Exercise prompt: Copy out each line of the listing that has the word "lime" in it.

>>>>>

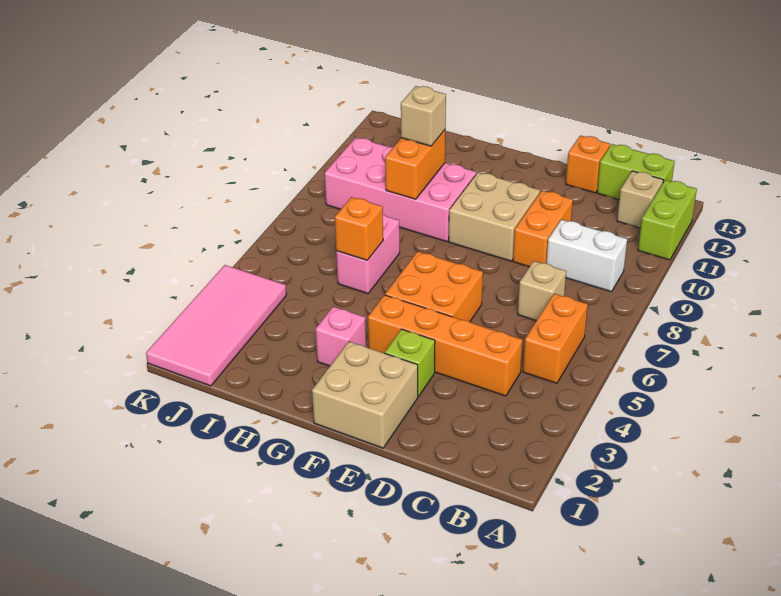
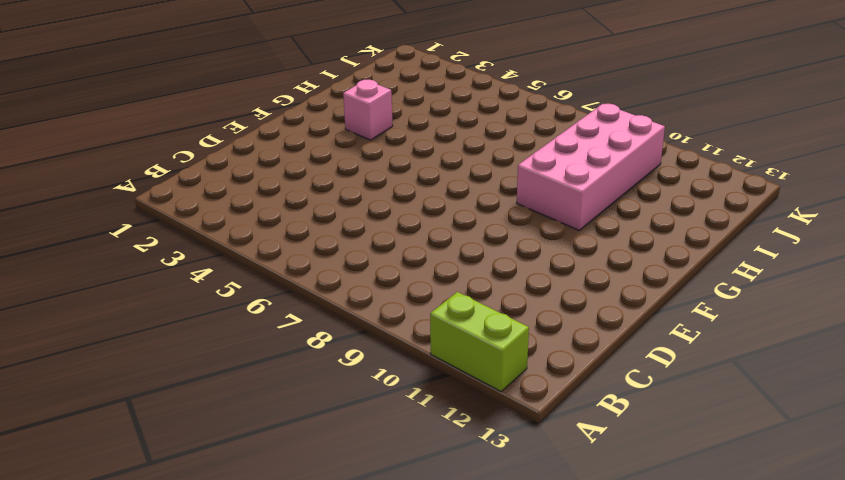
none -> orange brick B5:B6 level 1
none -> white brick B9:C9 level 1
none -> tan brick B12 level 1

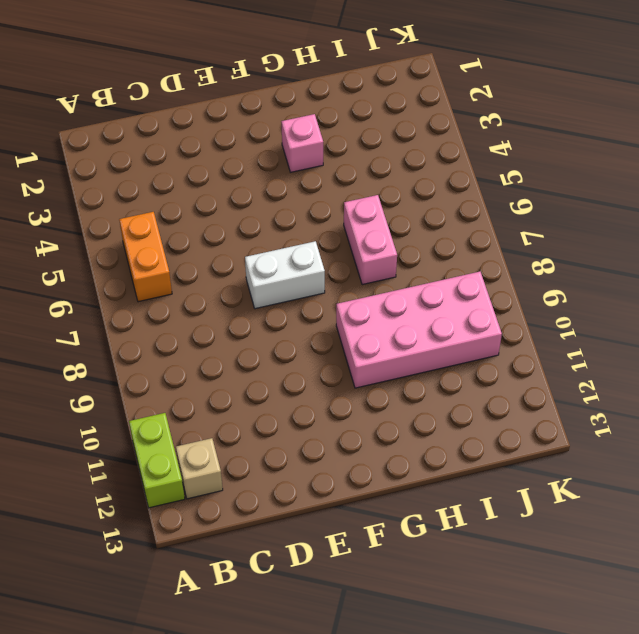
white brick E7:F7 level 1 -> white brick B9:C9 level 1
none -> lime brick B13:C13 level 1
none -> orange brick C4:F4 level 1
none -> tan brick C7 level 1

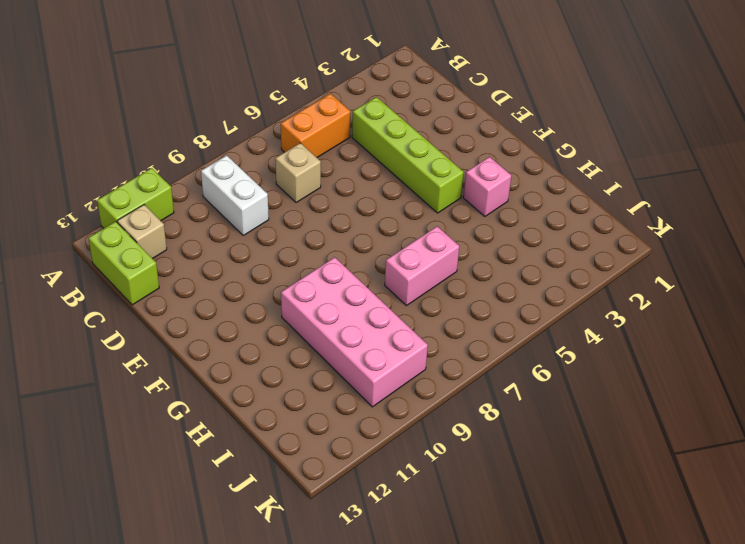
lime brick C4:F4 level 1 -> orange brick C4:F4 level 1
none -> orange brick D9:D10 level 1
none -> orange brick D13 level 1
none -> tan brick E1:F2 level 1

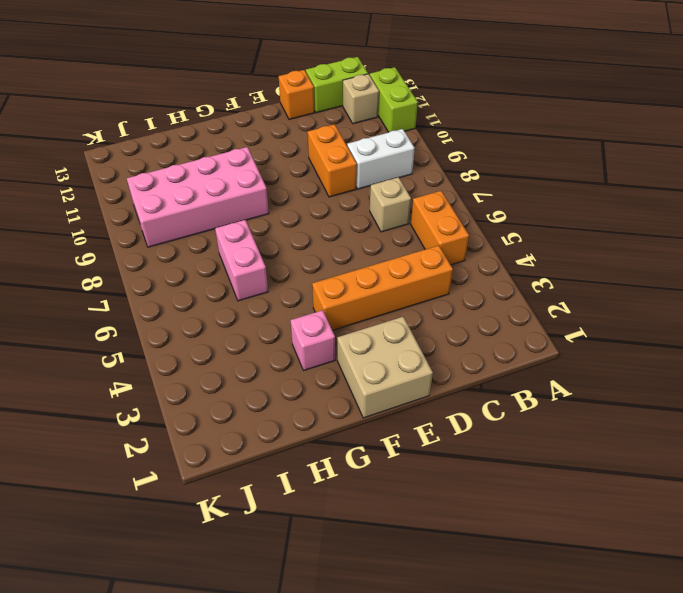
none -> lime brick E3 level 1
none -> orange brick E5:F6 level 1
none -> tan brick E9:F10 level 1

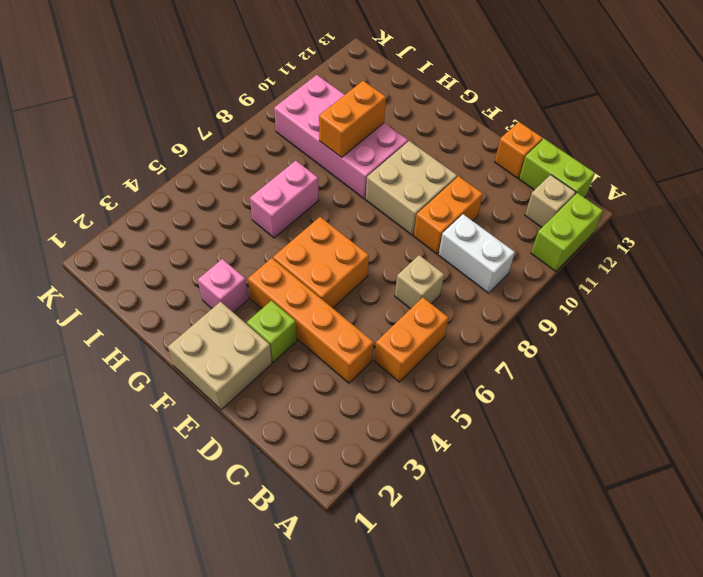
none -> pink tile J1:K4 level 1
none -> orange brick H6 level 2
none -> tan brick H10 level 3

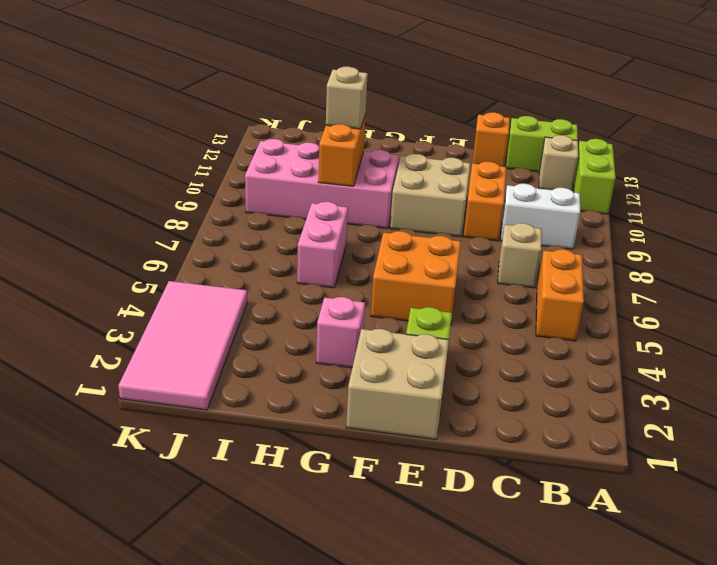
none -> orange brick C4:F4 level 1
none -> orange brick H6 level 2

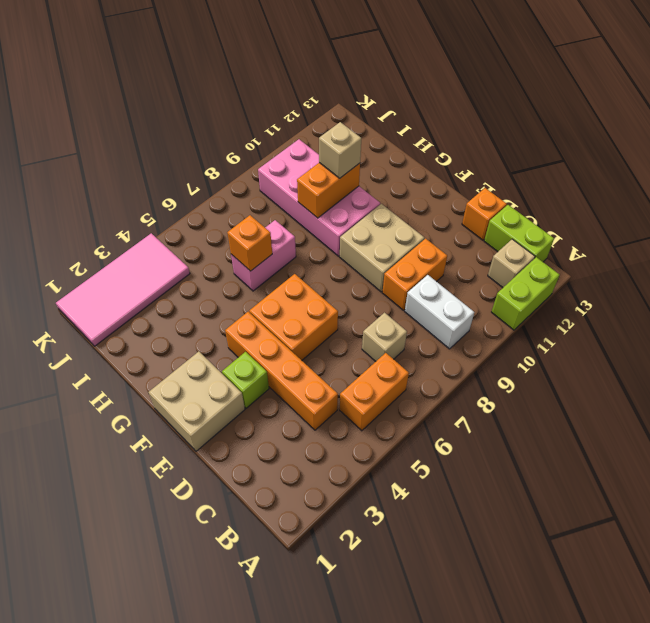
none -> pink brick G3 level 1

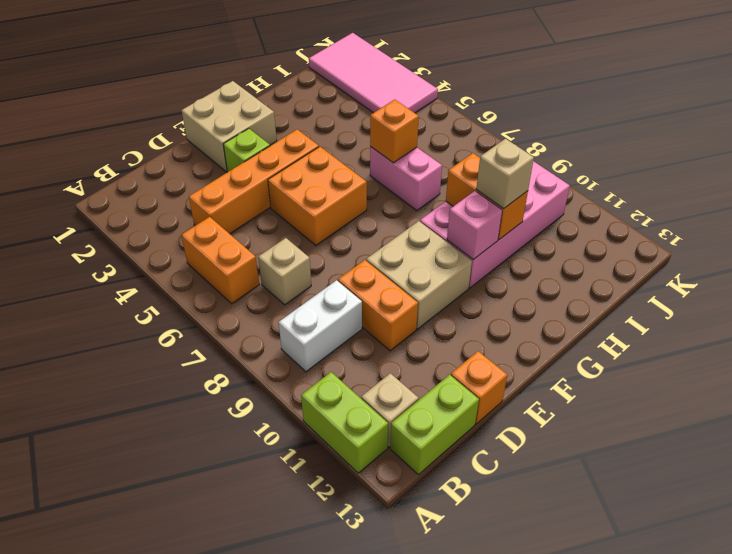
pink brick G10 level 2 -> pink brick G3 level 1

<<<<<

Answer to the exercise:
none -> lime brick B13:C13 level 1
lime brick C4:F4 level 1 -> orange brick C4:F4 level 1
none -> lime brick E3 level 1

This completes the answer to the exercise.